Task description:
In the records below, find the line containing "blue dice: 2 -> 3" and transcribe it and every line after it exactly; leave the pictures out.

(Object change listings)
+++
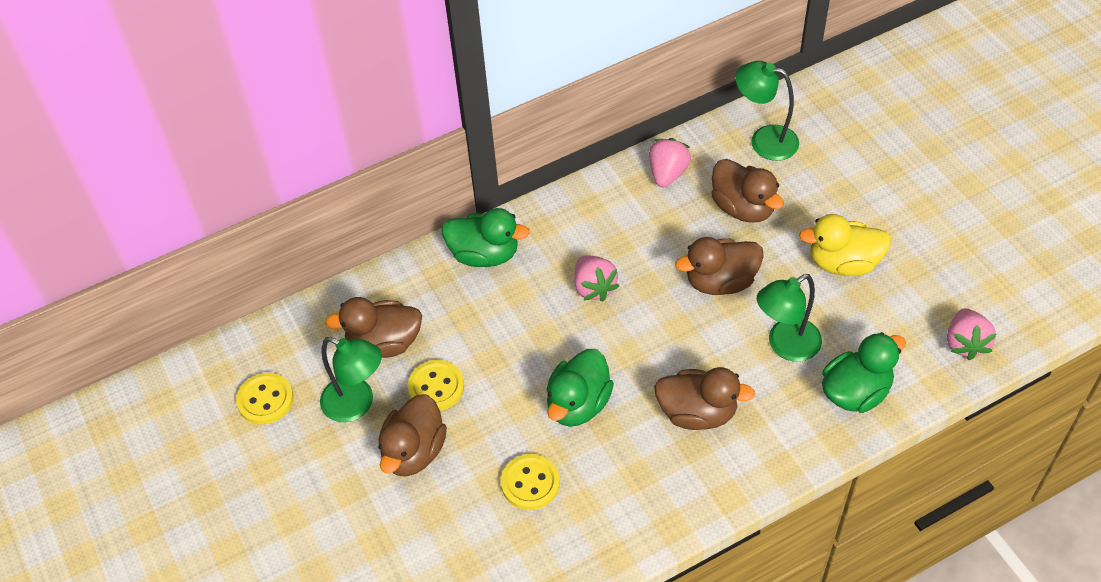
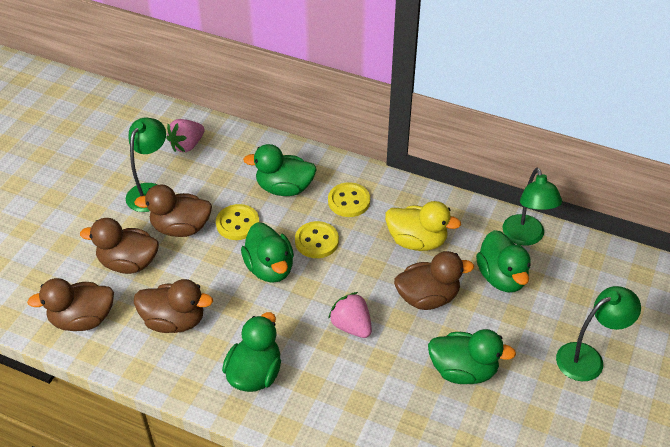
green duck: 3 -> 5
pink strawberry: 3 -> 2

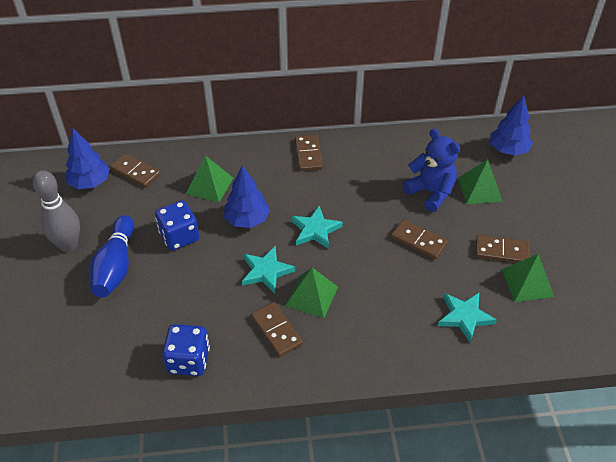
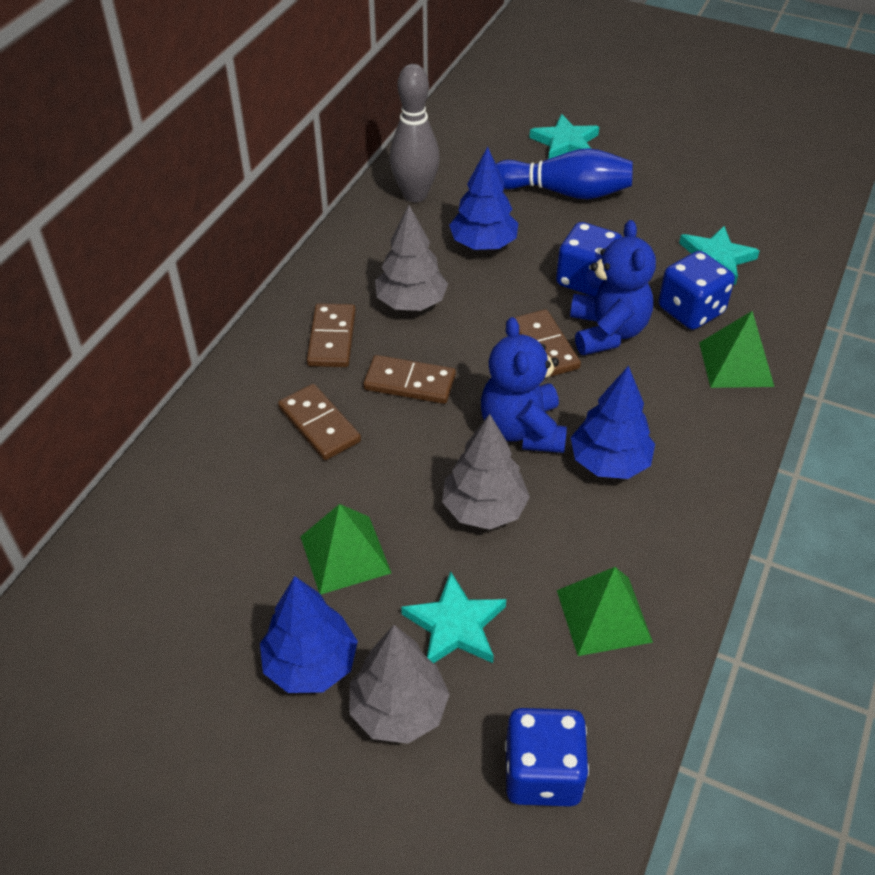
blue dice: 2 -> 3
blue teddy bear: 1 -> 2
brown domino: 5 -> 4
green pyramid: 4 -> 3
grey tree: 0 -> 3

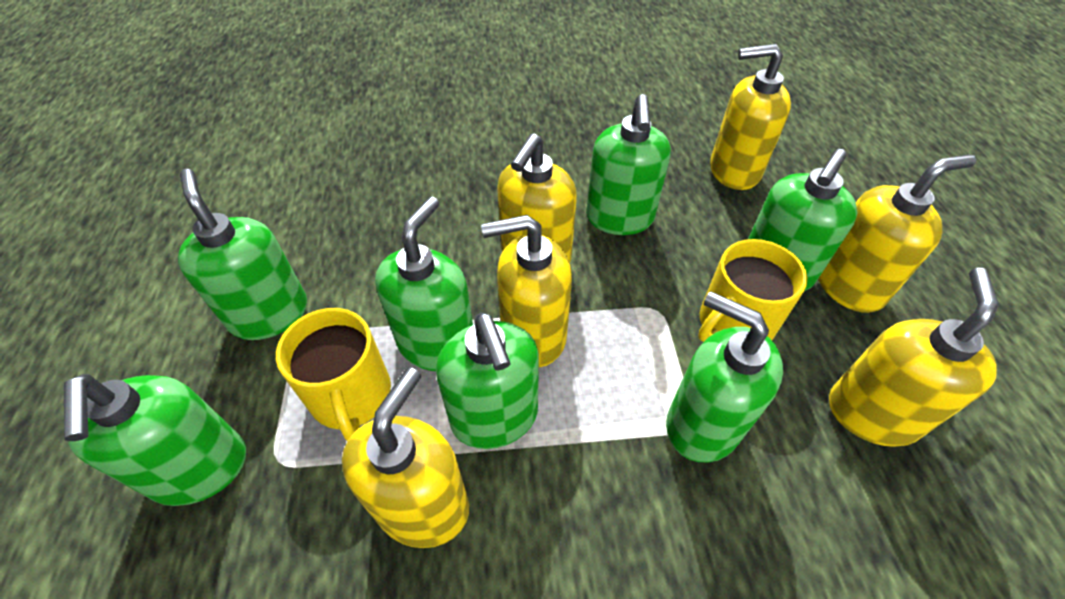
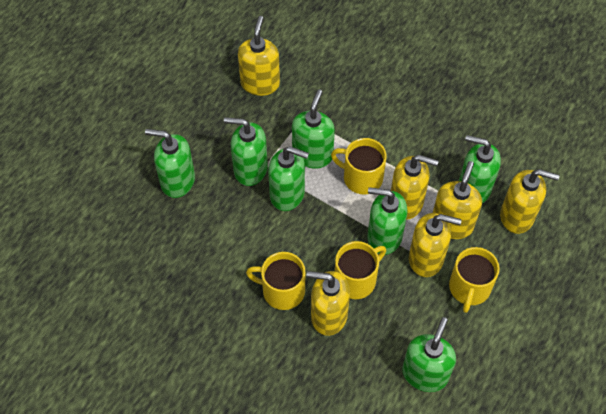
yellow mug: 2 -> 4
+++
Written solution:
blue dice: 2 -> 3
blue teddy bear: 1 -> 2
brown domino: 5 -> 4
green pyramid: 4 -> 3
grey tree: 0 -> 3

yellow mug: 2 -> 4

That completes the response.